* _Instructions for the task_
Return, word for word, the lines of the listing below from the one with "camera: 50 degrees right, 0 degrees up" through the one with "(519, 306) = (284, 395): green", and no other lines.

'''

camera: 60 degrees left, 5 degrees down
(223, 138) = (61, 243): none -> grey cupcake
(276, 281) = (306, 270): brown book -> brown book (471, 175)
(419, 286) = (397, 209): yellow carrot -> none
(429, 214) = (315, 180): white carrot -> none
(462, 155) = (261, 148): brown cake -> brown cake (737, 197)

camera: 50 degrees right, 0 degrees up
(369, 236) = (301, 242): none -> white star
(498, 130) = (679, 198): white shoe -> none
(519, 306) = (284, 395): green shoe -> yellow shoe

'''
'''

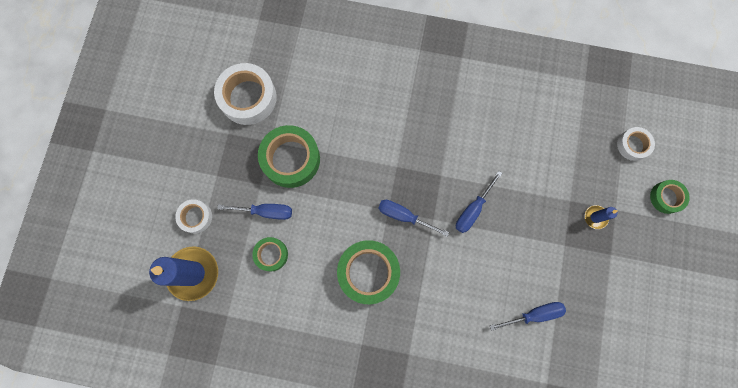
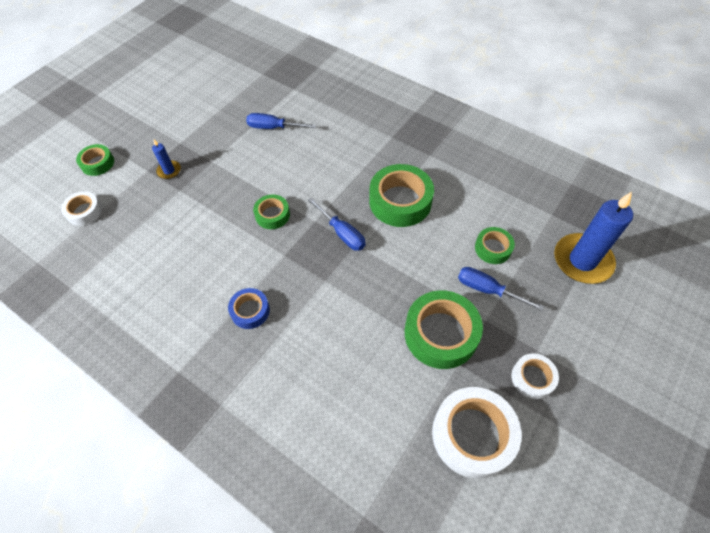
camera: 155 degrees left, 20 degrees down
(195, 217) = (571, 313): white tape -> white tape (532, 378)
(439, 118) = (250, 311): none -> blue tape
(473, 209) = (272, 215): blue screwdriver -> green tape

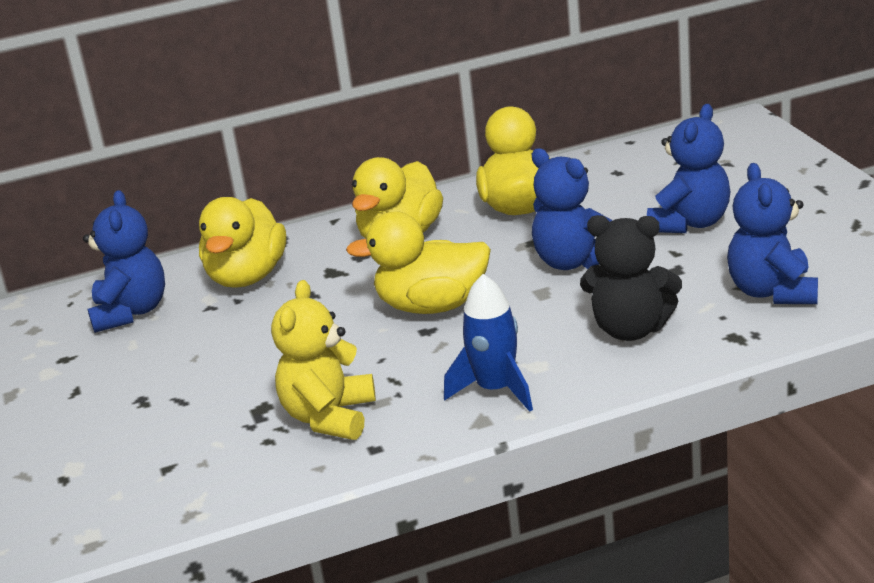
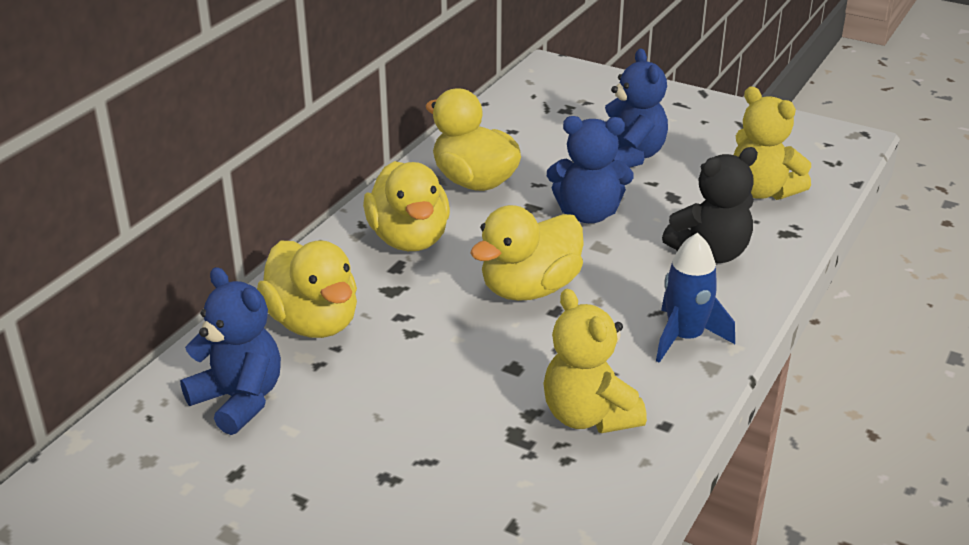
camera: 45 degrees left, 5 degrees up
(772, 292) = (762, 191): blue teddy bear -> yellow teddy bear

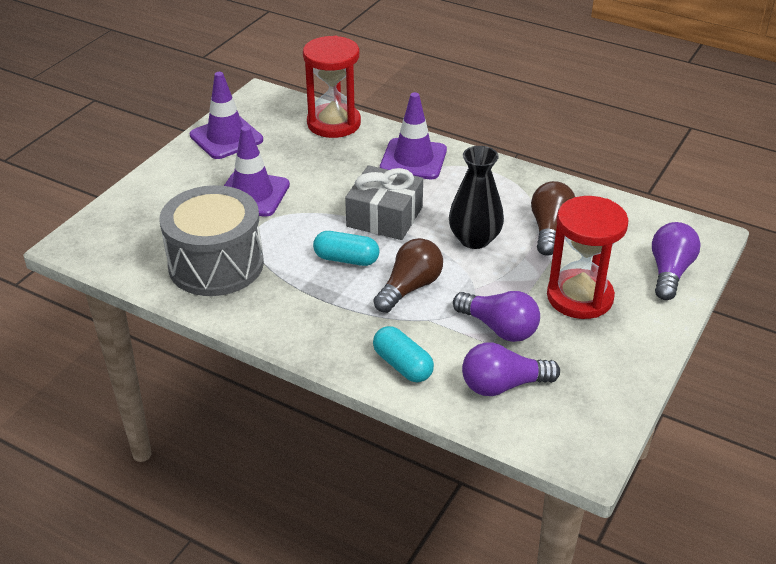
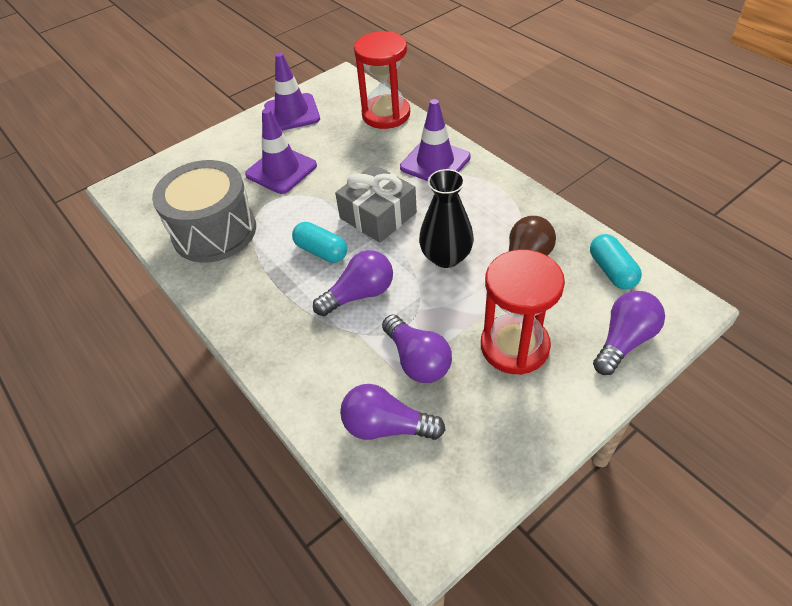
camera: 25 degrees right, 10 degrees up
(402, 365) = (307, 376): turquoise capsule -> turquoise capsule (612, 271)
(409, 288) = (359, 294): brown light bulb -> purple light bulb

'''

* _Answer to this problem_
camera: 50 degrees right, 0 degrees up
(369, 236) = (301, 242): none -> white star
(498, 130) = (679, 198): white shoe -> none
(519, 306) = (284, 395): green shoe -> yellow shoe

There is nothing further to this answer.